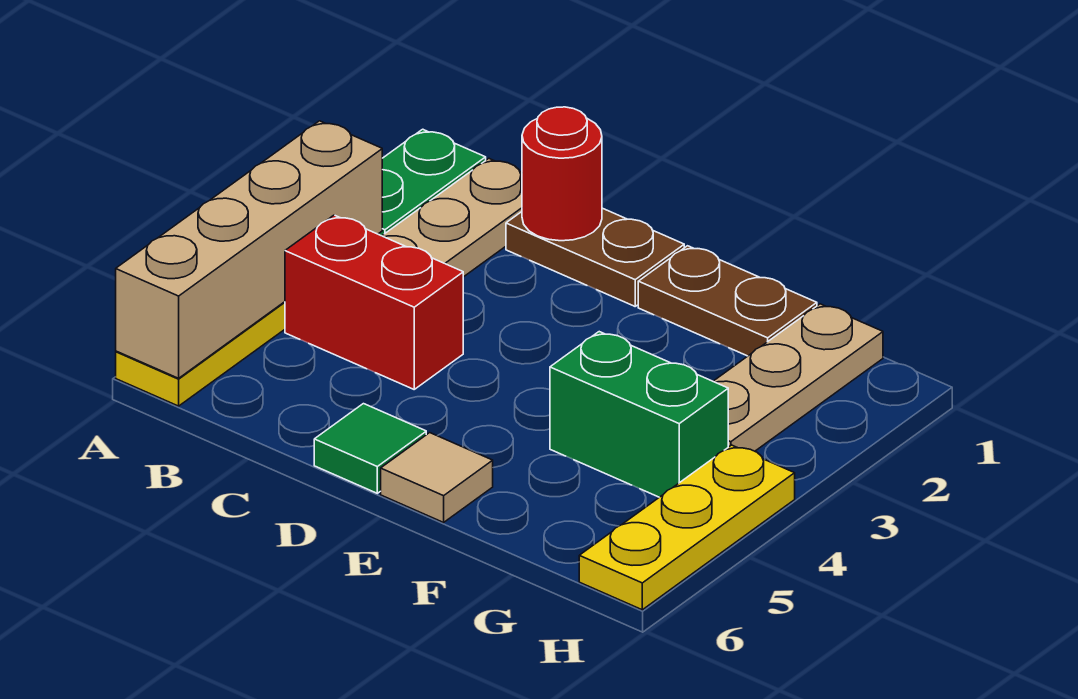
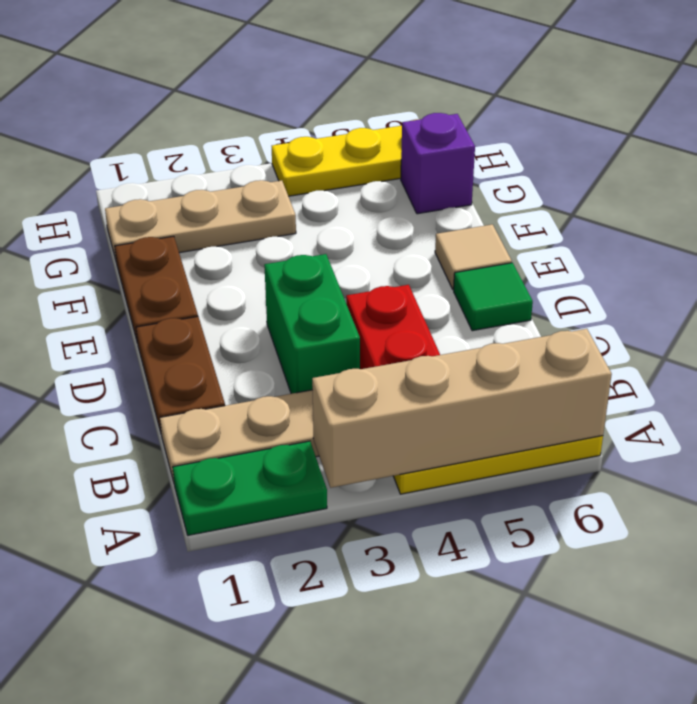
red round brick C1 level 2 -> none
green brick F4:G4 level 1 -> green brick C3:D3 level 1
none -> purple brick G6 level 1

□ □ □ □ □ □ □

* What you will do: How many of the lines above include the word "none"? Give that number without comment.

* Task output: 2